== Data excerpts ==

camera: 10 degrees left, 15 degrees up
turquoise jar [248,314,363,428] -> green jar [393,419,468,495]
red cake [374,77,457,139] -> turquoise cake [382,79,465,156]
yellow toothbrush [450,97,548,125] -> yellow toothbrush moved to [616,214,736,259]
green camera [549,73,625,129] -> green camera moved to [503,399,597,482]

===
== Data excerpts ==

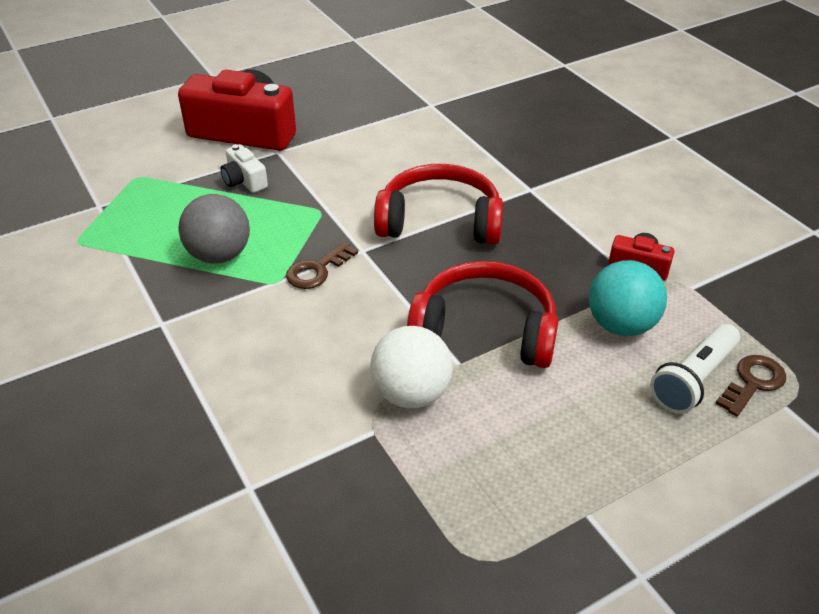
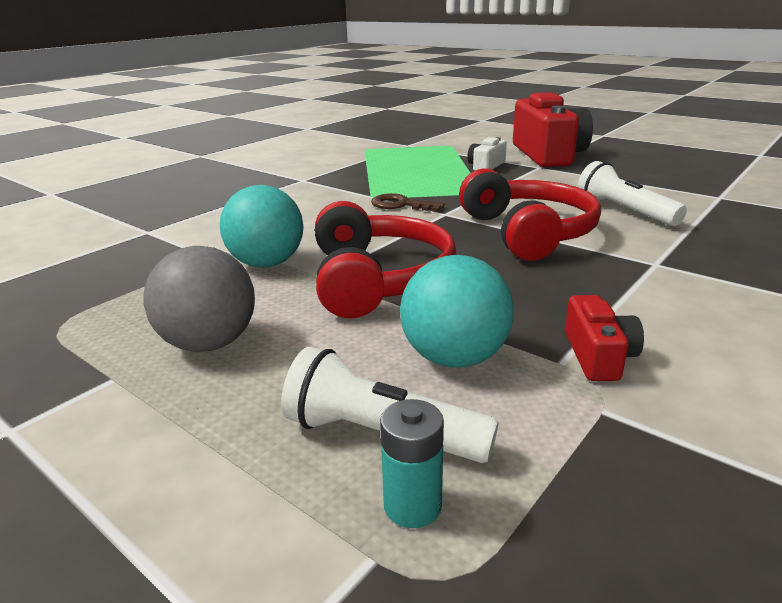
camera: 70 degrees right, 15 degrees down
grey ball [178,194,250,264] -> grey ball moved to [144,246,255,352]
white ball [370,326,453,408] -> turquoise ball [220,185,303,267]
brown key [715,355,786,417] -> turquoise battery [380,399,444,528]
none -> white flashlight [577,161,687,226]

===

_Exercise:_
Could you return exactly the stretch of the data above that starts at the line with "camera: 10 degrees left, 15 degrees up" and ends at the line with "green camera [549,73,625,129]", both lines included?

_Reply to the task:_
camera: 10 degrees left, 15 degrees up
turquoise jar [248,314,363,428] -> green jar [393,419,468,495]
red cake [374,77,457,139] -> turquoise cake [382,79,465,156]
yellow toothbrush [450,97,548,125] -> yellow toothbrush moved to [616,214,736,259]
green camera [549,73,625,129] -> green camera moved to [503,399,597,482]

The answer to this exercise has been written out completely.